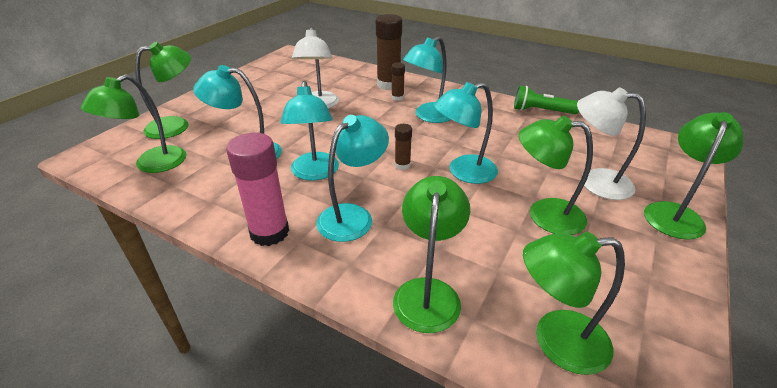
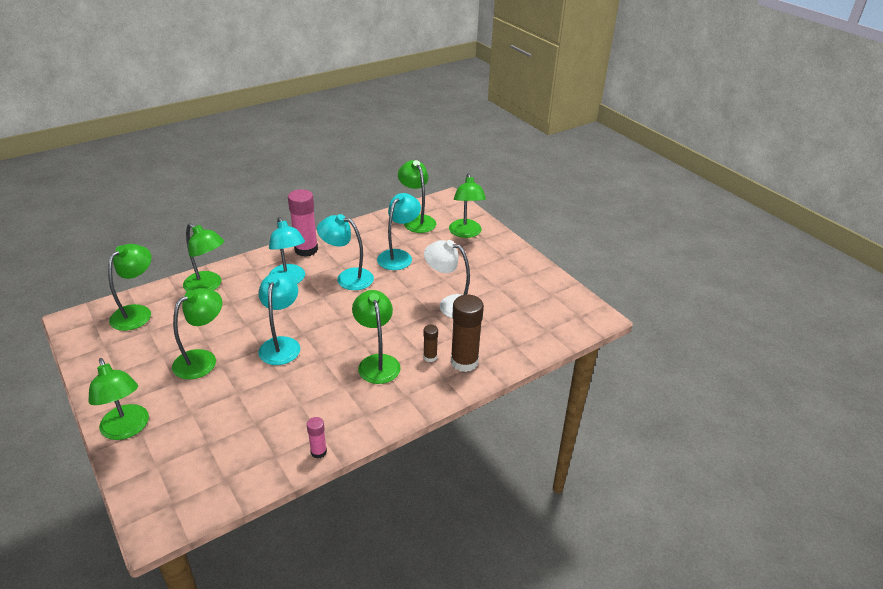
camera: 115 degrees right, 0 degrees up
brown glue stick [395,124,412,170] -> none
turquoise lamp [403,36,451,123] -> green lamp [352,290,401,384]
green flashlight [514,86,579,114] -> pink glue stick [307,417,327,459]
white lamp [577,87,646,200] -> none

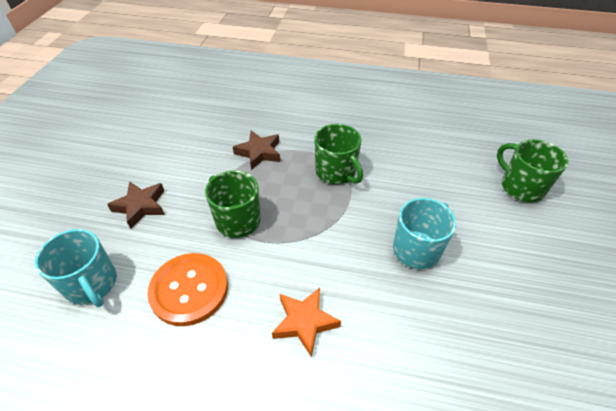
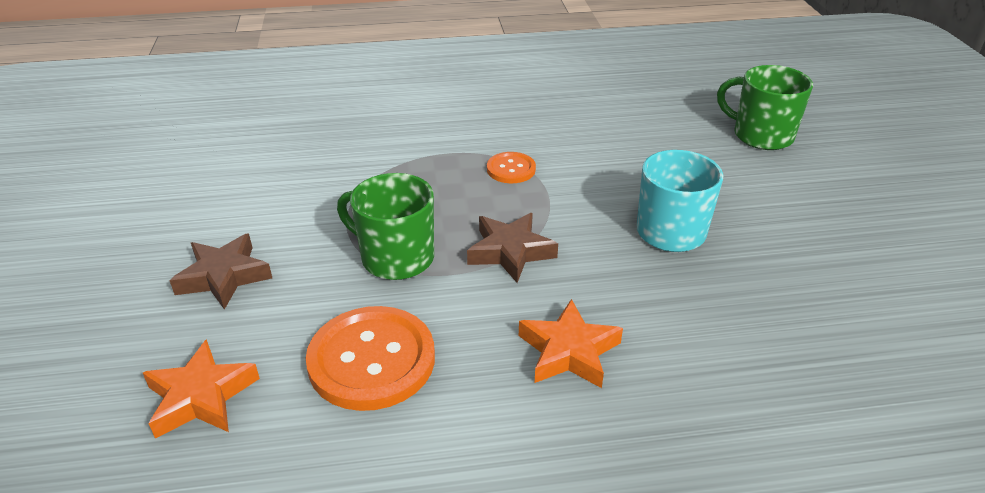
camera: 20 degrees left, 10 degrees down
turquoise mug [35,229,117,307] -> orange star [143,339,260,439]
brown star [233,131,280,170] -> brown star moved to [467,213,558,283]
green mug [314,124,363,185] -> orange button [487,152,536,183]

········

• _Written task_: An exact copy of every entry above is needed, minus the pictures.

• _Exercise response_:
camera: 115 degrees right, 0 degrees up
brown glue stick [395,124,412,170] -> none
turquoise lamp [403,36,451,123] -> green lamp [352,290,401,384]
green flashlight [514,86,579,114] -> pink glue stick [307,417,327,459]
white lamp [577,87,646,200] -> none

camera: 20 degrees left, 10 degrees down
turquoise mug [35,229,117,307] -> orange star [143,339,260,439]
brown star [233,131,280,170] -> brown star moved to [467,213,558,283]
green mug [314,124,363,185] -> orange button [487,152,536,183]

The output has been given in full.